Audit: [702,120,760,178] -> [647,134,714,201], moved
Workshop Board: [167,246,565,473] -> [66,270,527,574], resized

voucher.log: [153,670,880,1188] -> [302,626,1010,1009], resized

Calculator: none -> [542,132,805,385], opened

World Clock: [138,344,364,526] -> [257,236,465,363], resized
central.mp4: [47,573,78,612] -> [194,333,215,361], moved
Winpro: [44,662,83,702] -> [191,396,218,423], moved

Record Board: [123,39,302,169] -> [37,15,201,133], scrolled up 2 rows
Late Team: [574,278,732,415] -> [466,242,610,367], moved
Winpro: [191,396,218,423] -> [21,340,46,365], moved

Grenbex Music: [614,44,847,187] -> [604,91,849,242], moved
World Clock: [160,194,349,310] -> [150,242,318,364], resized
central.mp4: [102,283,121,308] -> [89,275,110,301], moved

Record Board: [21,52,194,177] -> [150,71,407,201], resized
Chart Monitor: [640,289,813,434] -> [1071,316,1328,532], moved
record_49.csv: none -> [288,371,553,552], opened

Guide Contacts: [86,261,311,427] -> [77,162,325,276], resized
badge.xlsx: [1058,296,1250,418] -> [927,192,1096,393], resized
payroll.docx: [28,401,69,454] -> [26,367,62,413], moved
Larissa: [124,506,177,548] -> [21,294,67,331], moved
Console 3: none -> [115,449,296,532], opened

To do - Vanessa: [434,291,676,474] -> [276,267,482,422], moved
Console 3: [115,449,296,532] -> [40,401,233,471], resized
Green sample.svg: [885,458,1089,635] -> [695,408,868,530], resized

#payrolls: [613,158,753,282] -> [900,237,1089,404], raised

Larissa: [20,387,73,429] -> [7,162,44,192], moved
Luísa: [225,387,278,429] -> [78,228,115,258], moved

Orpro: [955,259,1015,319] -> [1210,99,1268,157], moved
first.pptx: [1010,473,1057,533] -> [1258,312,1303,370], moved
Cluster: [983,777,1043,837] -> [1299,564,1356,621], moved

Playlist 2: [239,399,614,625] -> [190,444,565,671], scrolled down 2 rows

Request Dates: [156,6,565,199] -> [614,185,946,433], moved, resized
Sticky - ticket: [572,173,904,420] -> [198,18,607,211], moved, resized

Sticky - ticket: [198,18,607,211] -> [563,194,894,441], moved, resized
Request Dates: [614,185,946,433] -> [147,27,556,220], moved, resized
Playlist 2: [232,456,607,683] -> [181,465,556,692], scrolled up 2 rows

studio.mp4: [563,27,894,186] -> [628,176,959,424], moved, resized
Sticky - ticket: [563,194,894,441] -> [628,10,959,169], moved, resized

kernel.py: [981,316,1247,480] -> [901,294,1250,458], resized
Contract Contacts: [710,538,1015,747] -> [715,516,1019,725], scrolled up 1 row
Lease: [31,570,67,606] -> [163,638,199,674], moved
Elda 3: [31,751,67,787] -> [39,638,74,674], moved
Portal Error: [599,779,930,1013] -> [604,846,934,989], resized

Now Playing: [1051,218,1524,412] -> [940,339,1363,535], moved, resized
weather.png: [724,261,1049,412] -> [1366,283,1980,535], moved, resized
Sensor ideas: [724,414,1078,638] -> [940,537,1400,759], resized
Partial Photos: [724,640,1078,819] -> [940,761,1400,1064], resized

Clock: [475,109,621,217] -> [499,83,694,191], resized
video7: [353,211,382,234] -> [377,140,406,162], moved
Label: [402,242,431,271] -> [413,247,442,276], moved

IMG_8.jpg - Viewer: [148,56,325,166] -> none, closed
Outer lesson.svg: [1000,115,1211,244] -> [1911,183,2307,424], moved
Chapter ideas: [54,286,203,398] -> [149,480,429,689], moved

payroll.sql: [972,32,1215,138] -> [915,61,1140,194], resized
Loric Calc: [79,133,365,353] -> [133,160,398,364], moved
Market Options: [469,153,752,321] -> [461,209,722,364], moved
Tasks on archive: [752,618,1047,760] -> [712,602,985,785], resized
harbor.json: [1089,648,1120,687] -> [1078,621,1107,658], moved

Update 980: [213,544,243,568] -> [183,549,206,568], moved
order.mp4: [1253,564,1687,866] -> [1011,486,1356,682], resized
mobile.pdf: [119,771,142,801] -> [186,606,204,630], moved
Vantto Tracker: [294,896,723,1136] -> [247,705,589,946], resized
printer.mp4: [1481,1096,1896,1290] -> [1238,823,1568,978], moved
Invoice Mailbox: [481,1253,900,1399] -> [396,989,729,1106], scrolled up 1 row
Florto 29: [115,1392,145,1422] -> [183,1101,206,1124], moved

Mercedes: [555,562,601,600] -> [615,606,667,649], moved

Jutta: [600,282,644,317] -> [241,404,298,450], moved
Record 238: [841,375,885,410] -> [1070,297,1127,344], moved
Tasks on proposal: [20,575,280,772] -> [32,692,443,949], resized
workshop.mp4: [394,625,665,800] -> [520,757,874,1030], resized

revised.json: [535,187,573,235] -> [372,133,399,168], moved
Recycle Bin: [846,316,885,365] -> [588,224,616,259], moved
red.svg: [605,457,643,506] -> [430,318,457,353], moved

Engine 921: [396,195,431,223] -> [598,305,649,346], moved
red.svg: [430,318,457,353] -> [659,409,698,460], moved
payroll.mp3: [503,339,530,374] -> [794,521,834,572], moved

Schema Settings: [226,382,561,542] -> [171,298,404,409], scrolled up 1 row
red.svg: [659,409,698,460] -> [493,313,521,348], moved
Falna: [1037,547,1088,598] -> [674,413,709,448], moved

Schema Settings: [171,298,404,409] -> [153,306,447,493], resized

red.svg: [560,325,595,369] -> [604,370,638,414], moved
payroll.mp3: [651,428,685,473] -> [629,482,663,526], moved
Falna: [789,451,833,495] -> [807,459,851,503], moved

■ TASK OBJECTIVE ■
Scan the entries above for the word "Playlist" and collect each line holding it.

■ THE COMPLETED TASK ■
Playlist 2: [239,399,614,625] -> [190,444,565,671], scrolled down 2 rows
Playlist 2: [232,456,607,683] -> [181,465,556,692], scrolled up 2 rows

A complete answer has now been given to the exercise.